== Data extract ==

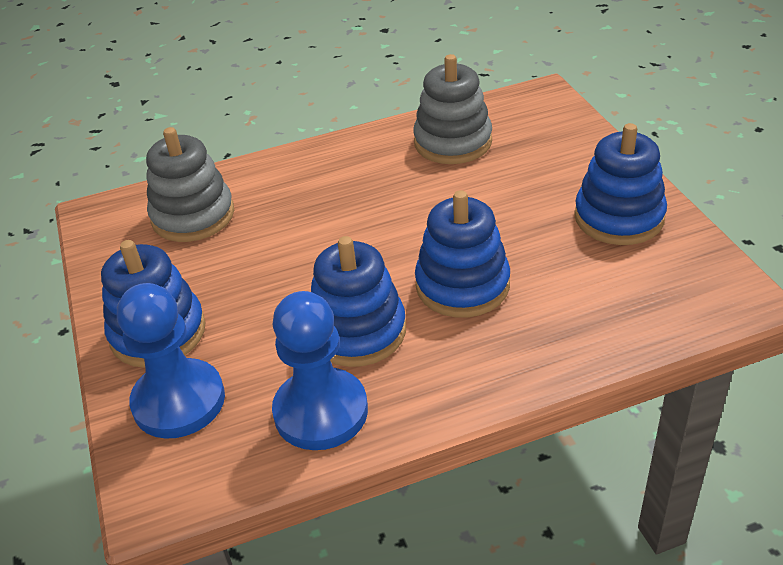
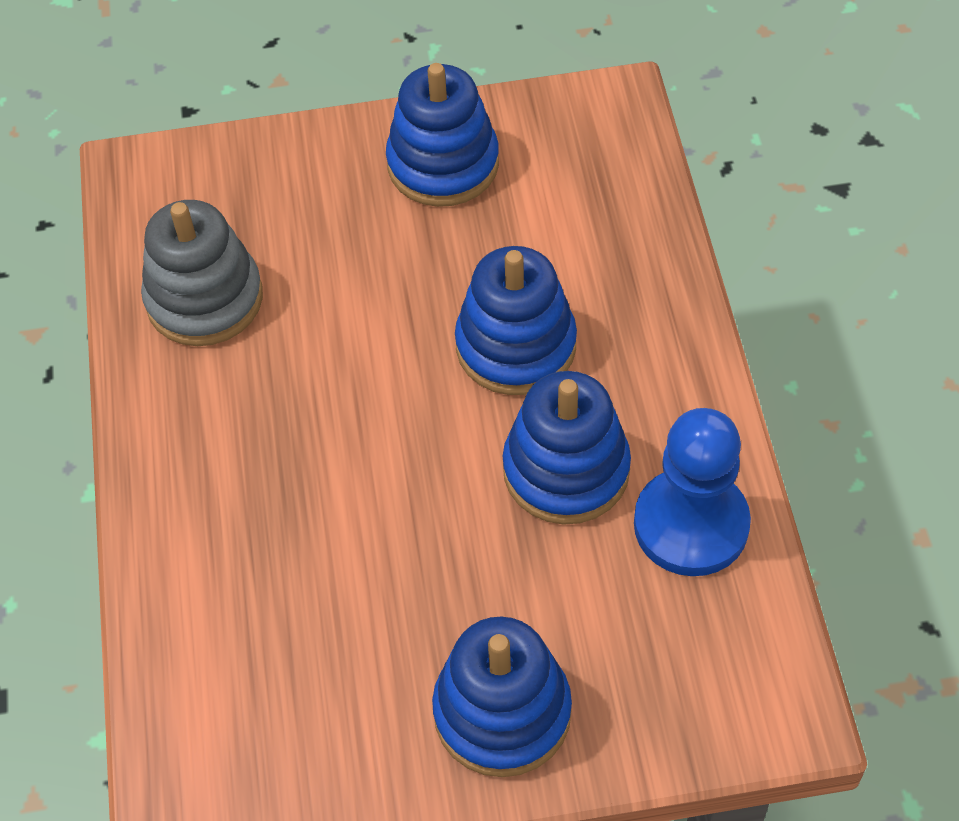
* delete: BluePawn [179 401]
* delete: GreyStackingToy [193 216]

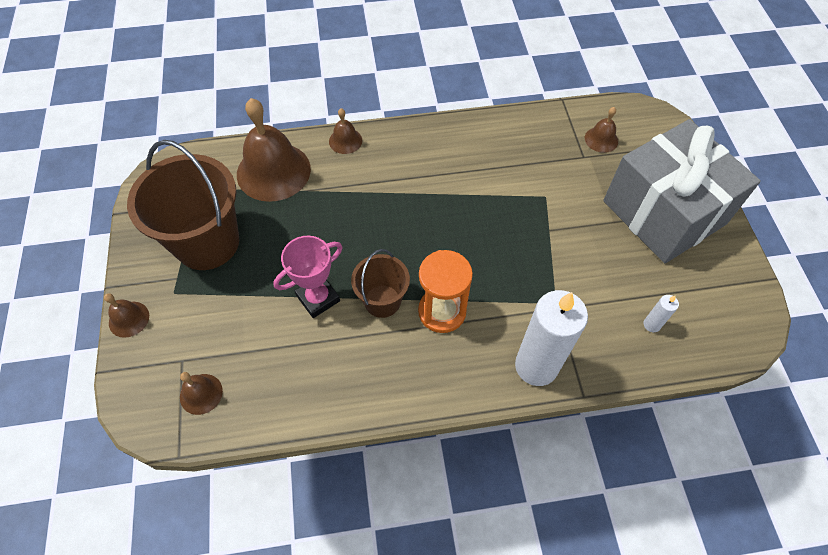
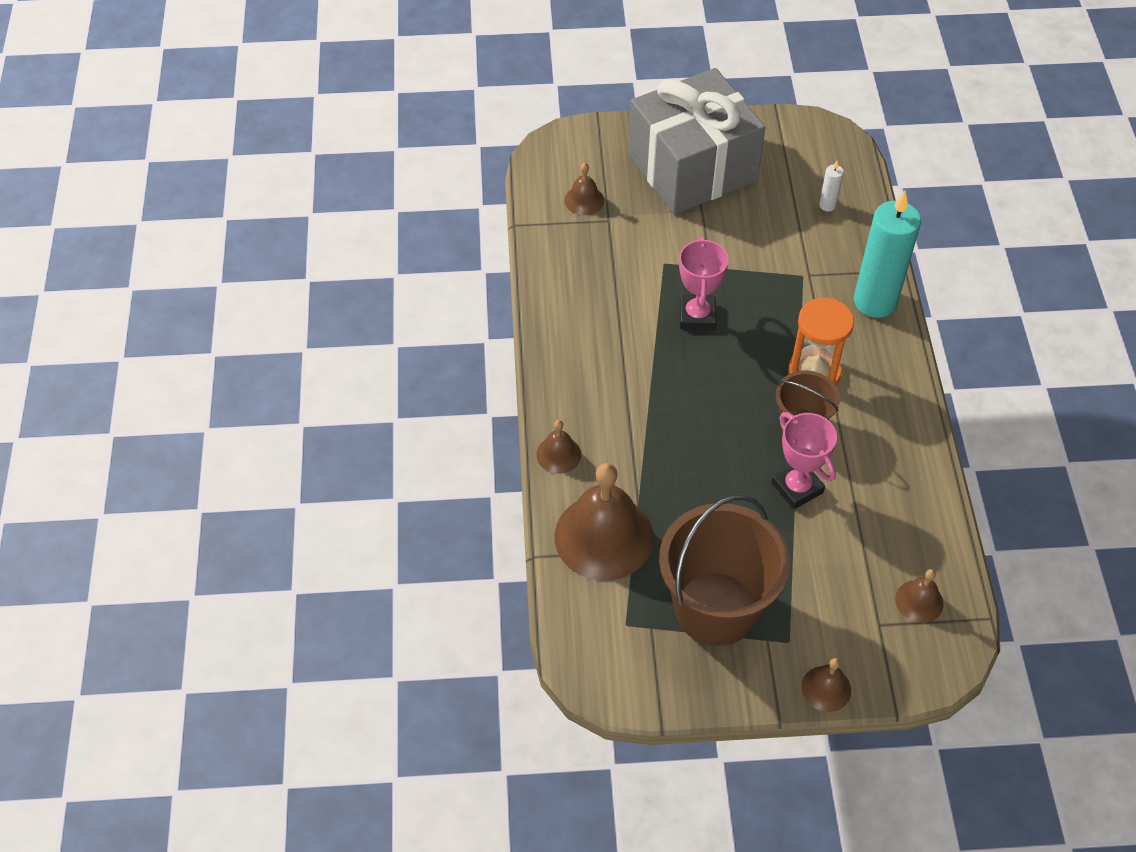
* insert: PinkTrophy [697 316]
* recolor: WhiteCandle [536 366] to TurquoiseCandle [875 301]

== Problem description ==
Every line above needs to be written out again as it stands. Pictures do not belong in the copy.

== Worked solution ==
* delete: BluePawn [179 401]
* delete: GreyStackingToy [193 216]

* insert: PinkTrophy [697 316]
* recolor: WhiteCandle [536 366] to TurquoiseCandle [875 301]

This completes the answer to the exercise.